* WHAT YOU WILL DO *
Before you return the entries below, strip out the pictures and keep all else exact.

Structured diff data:
⟨
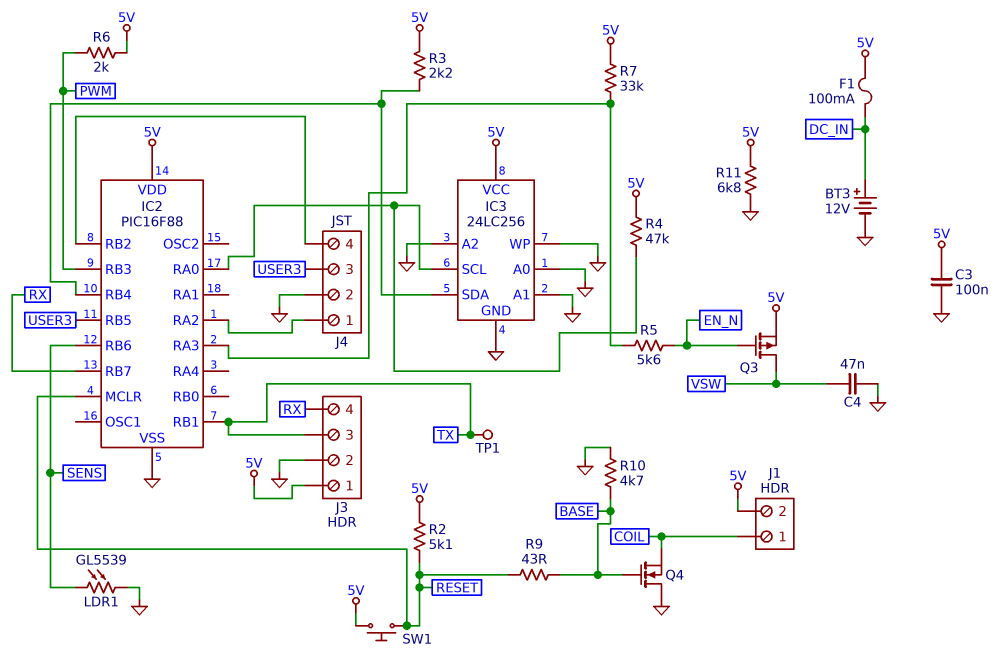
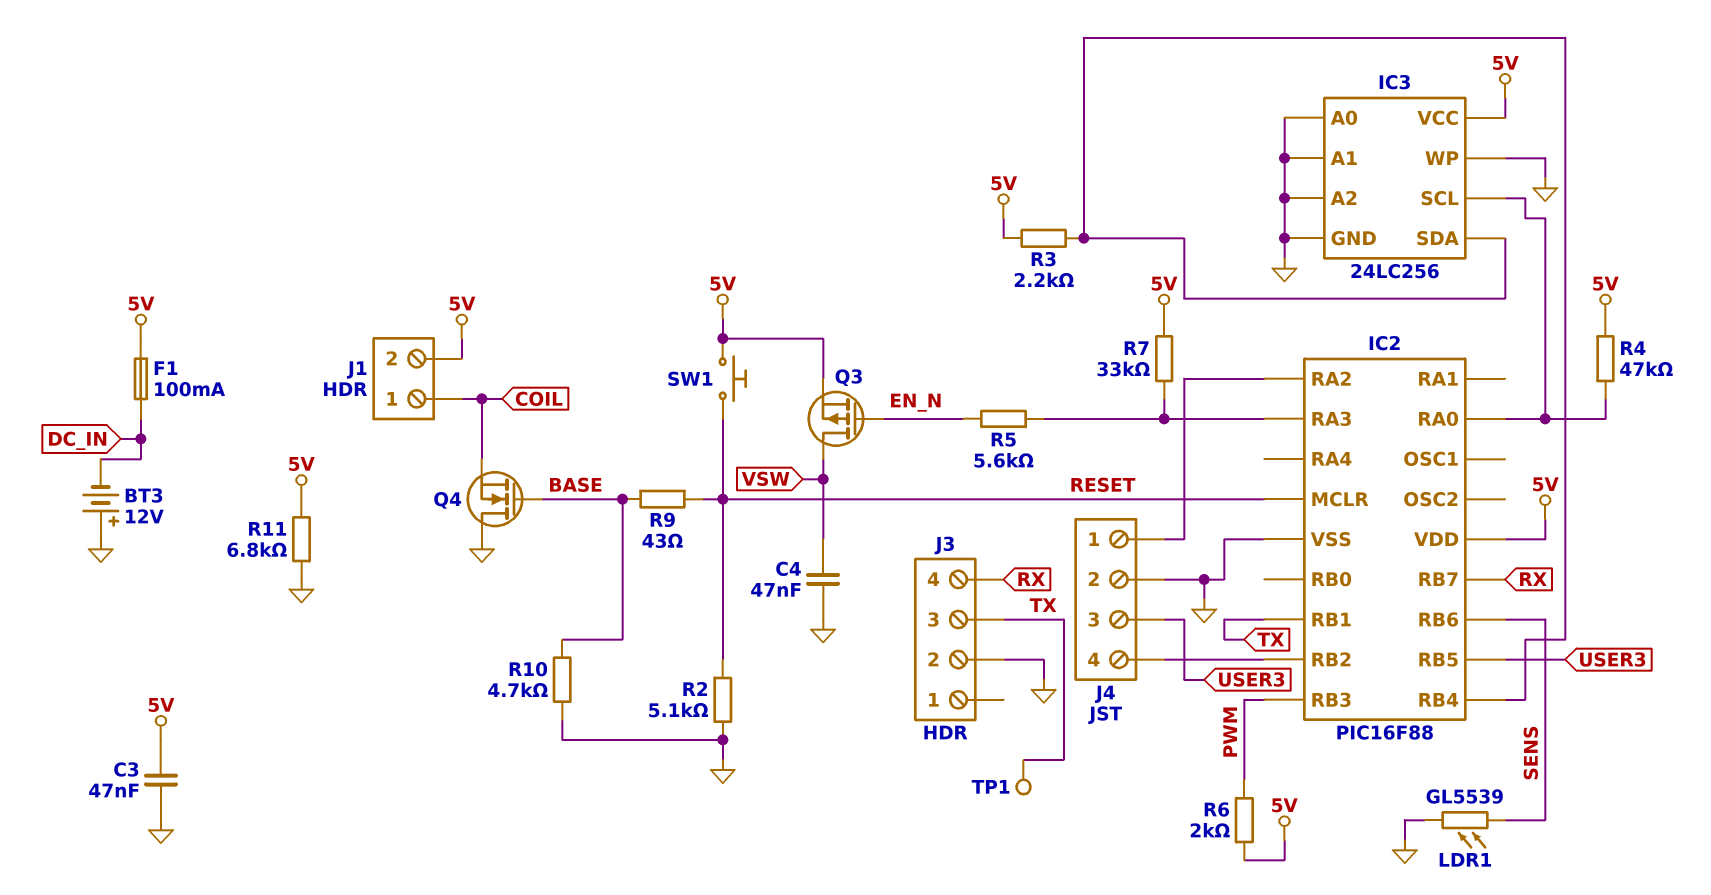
BT3: 12V (plus DC_IN, minus GND) -> 12V (plus GND, minus DC_IN)
C3: 100nF (5V, GND) -> 47nF (5V, GND)
J3 pin 1: 5V -> none
R2: 5.1k (5V, RESET) -> 5.1k (GND, RESET)

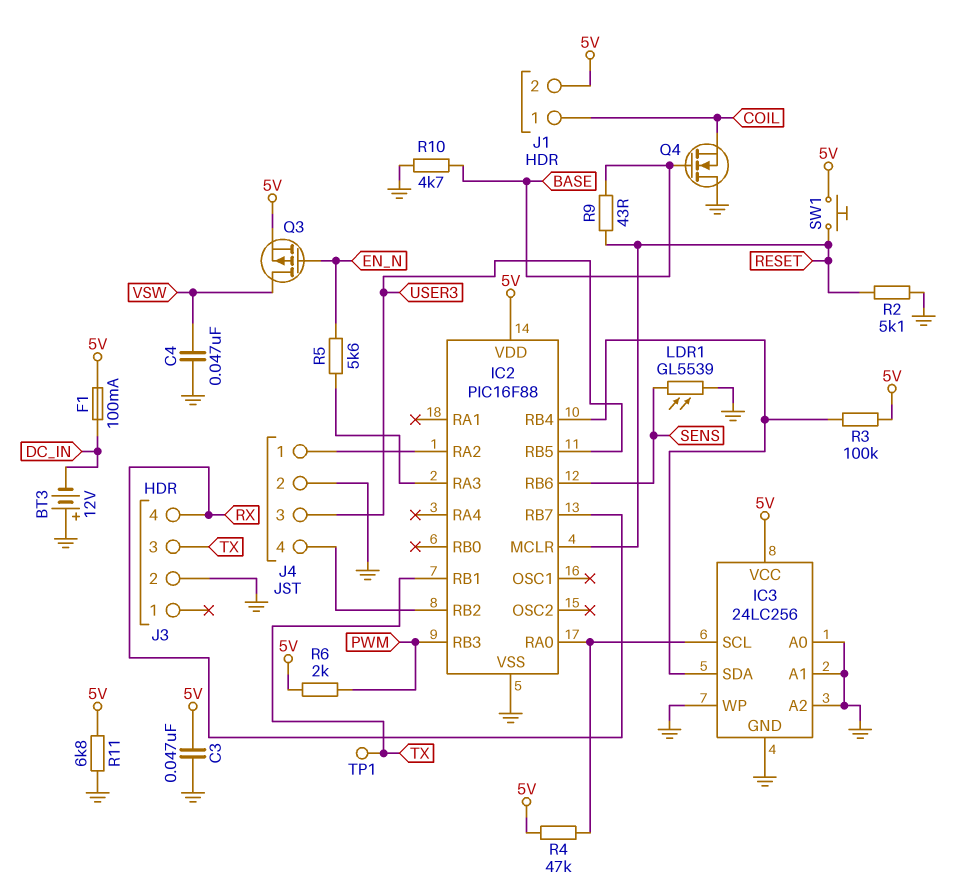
R3: 2.2k (5V, IC2/RB4) -> 100k (5V, IC2/RB4)
R7: 33k (5V, IC2/RA3) -> none

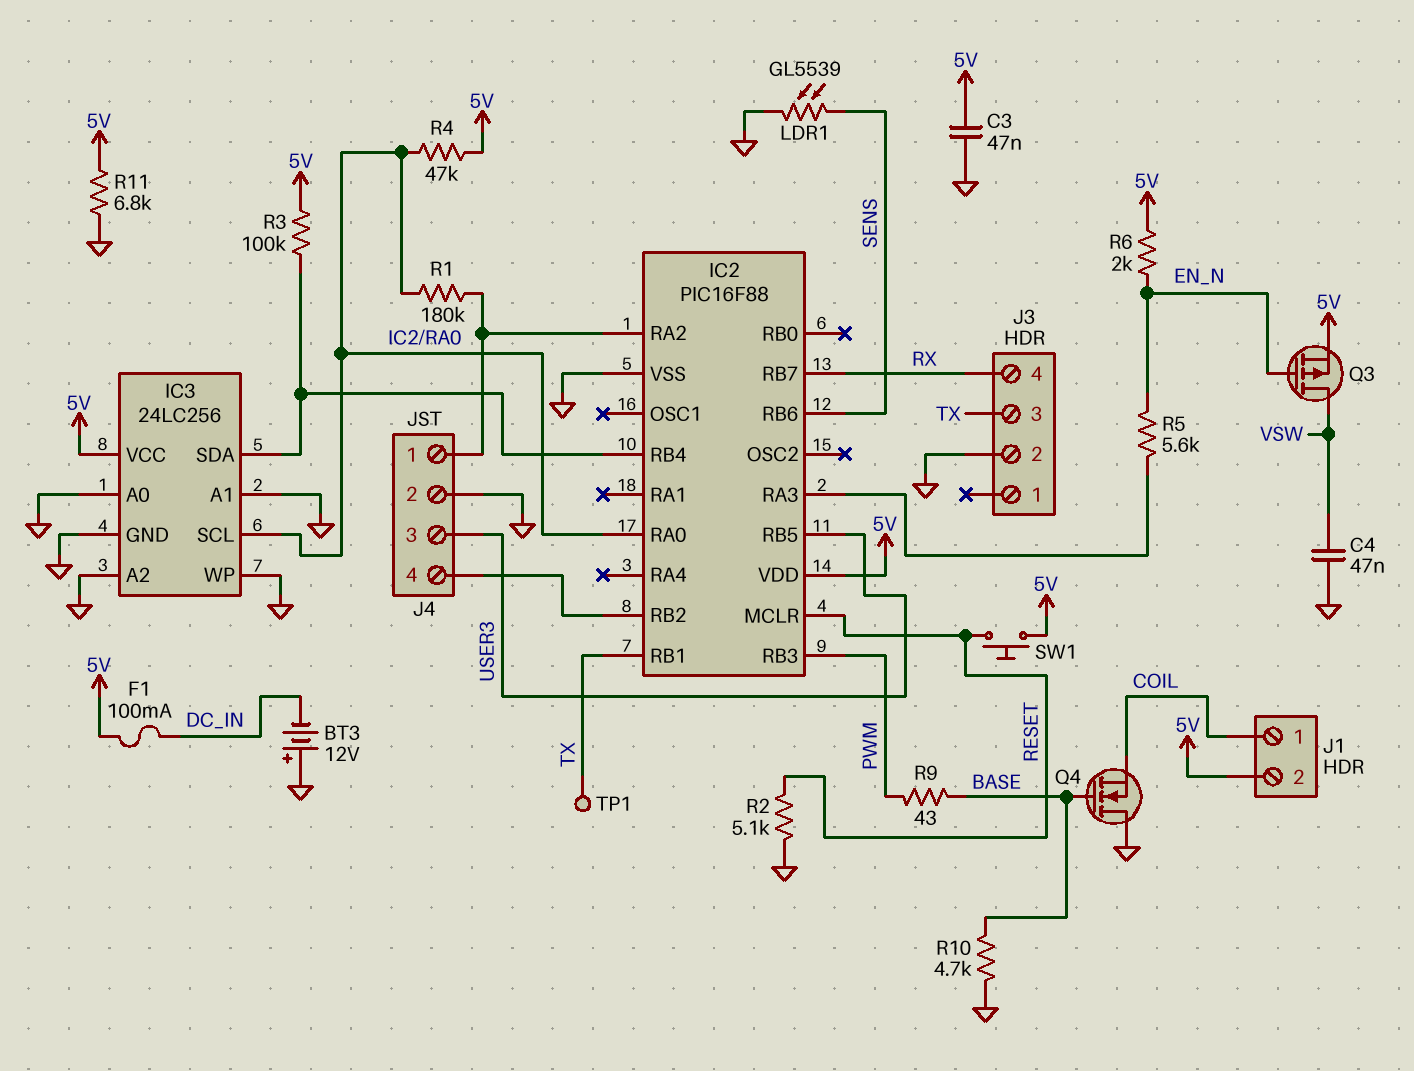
R1: none -> 180k (IC2/RA0, IC2/RA2)
R6: 2k (5V, PWM) -> 2k (5V, EN_N)
R9: 43 (BASE, RESET) -> 43 (BASE, PWM)

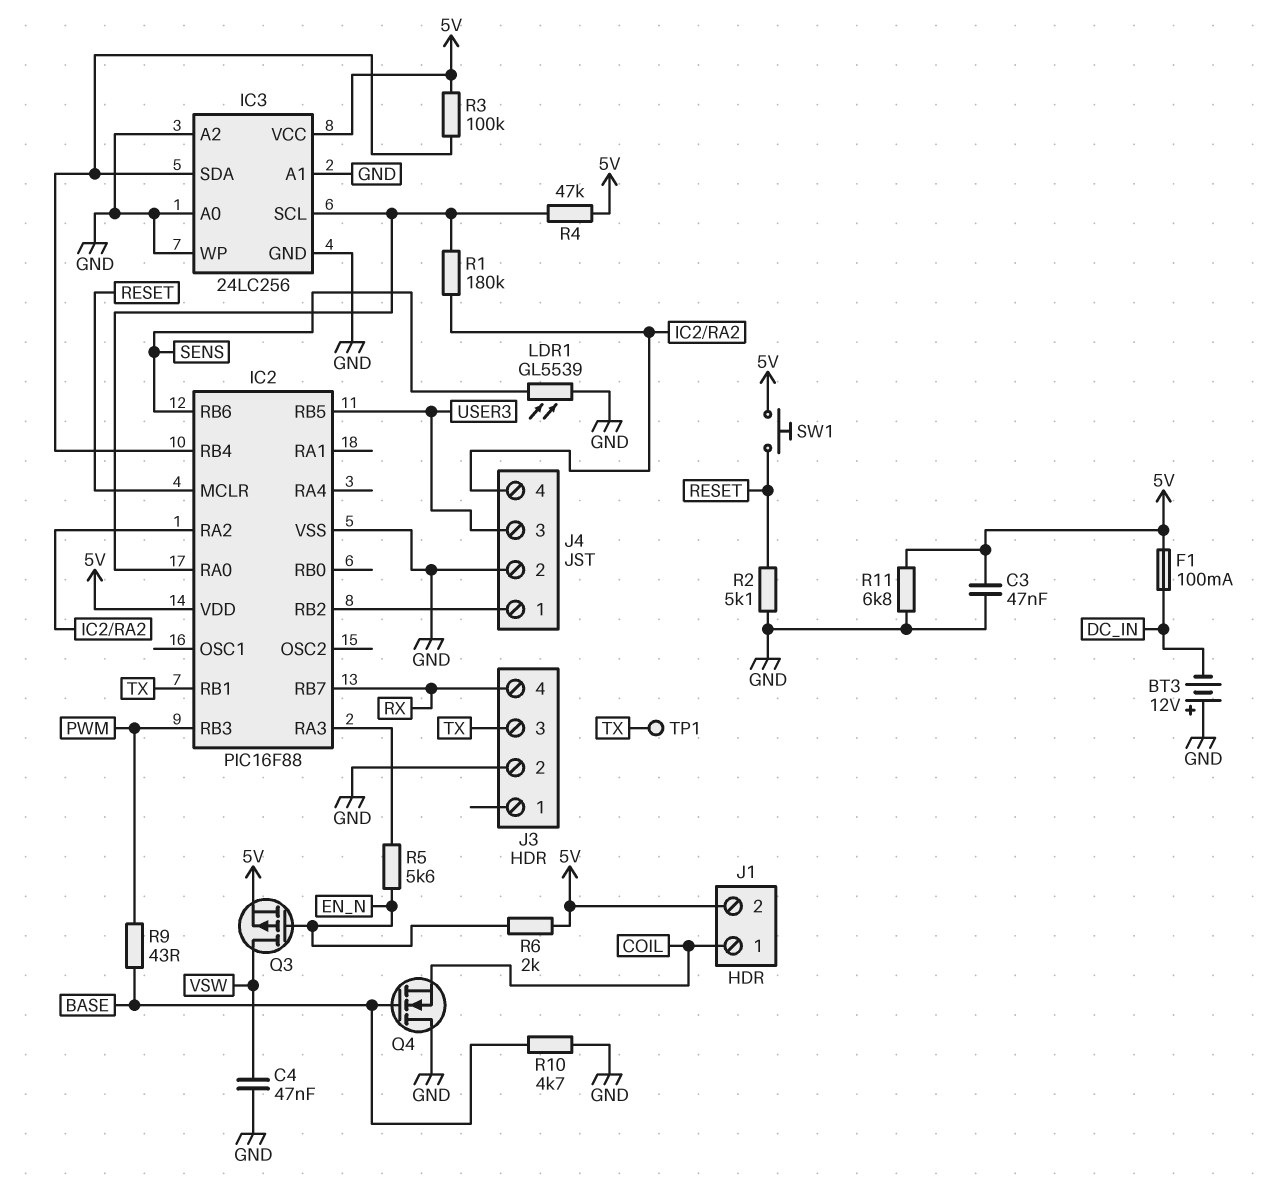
J4 pin 1: IC2/RA2 -> IC2/RB2
J4 pin 4: IC2/RB2 -> IC2/RA2

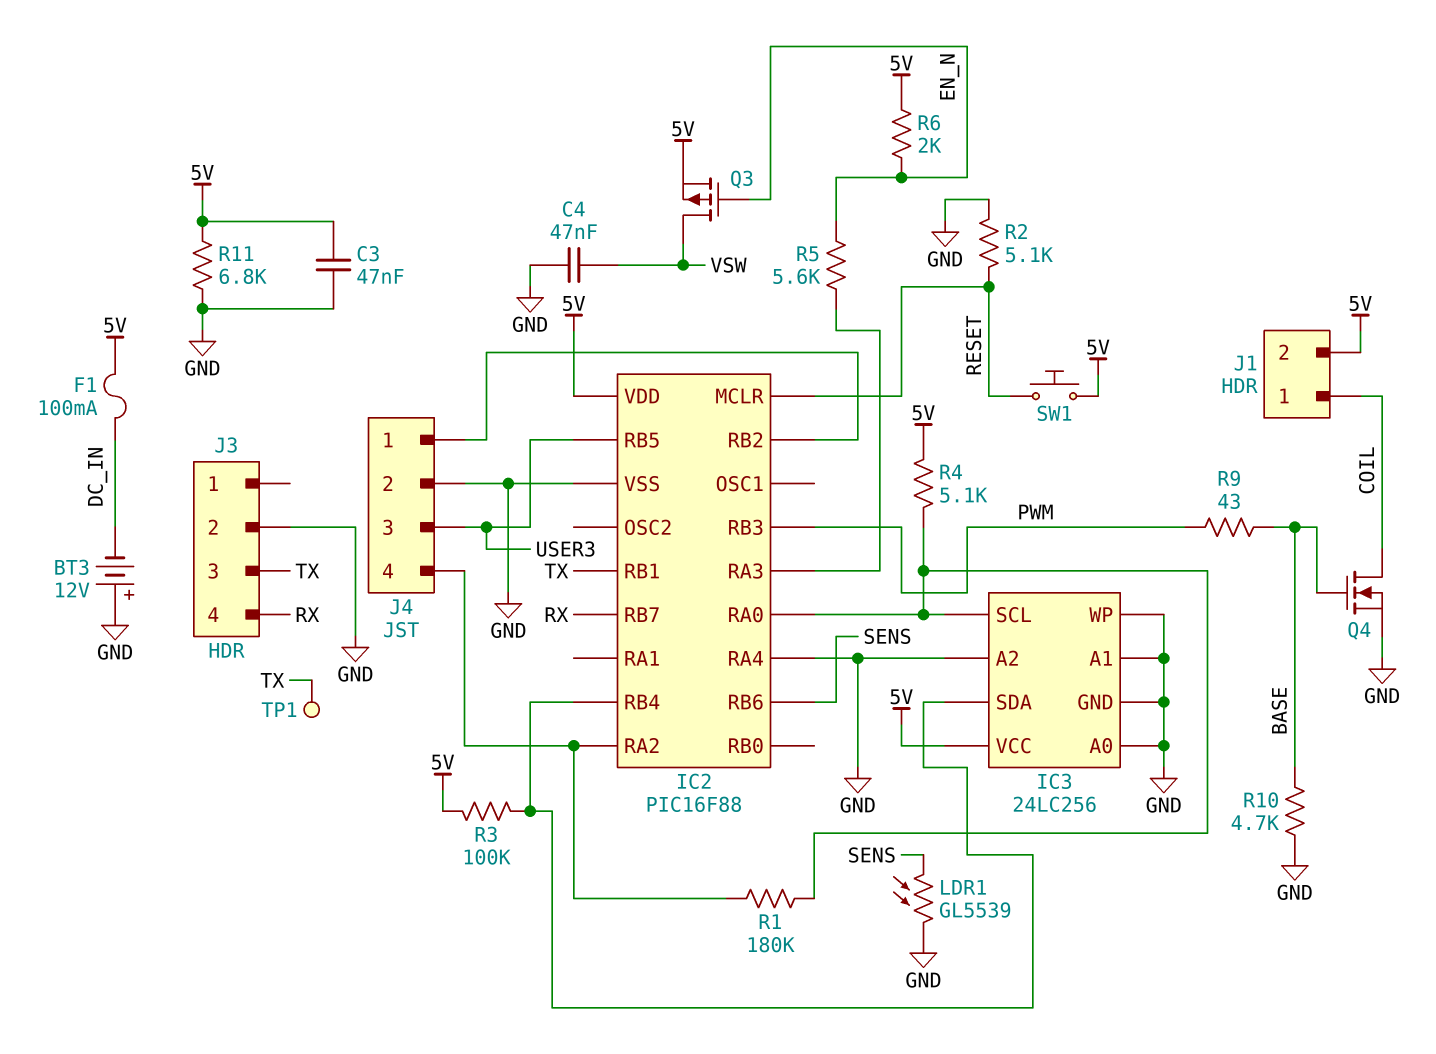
IC2 pin RA4: none -> GND
Q4: NMOS (G BASE, D GND, S COIL) -> NMOS (G BASE, D COIL, S GND)
R4: 47k (5V, IC2/RA0) -> 5.1k (5V, IC2/RA0)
⟩
* RESULT OF THE EXERCISE *
BT3: 12V (plus DC_IN, minus GND) -> 12V (plus GND, minus DC_IN)
C3: 100nF (5V, GND) -> 47nF (5V, GND)
J3 pin 1: 5V -> none
R2: 5.1k (5V, RESET) -> 5.1k (GND, RESET)

R3: 2.2k (5V, IC2/RB4) -> 100k (5V, IC2/RB4)
R7: 33k (5V, IC2/RA3) -> none

R1: none -> 180k (IC2/RA0, IC2/RA2)
R6: 2k (5V, PWM) -> 2k (5V, EN_N)
R9: 43 (BASE, RESET) -> 43 (BASE, PWM)

J4 pin 1: IC2/RA2 -> IC2/RB2
J4 pin 4: IC2/RB2 -> IC2/RA2

IC2 pin RA4: none -> GND
Q4: NMOS (G BASE, D GND, S COIL) -> NMOS (G BASE, D COIL, S GND)
R4: 47k (5V, IC2/RA0) -> 5.1k (5V, IC2/RA0)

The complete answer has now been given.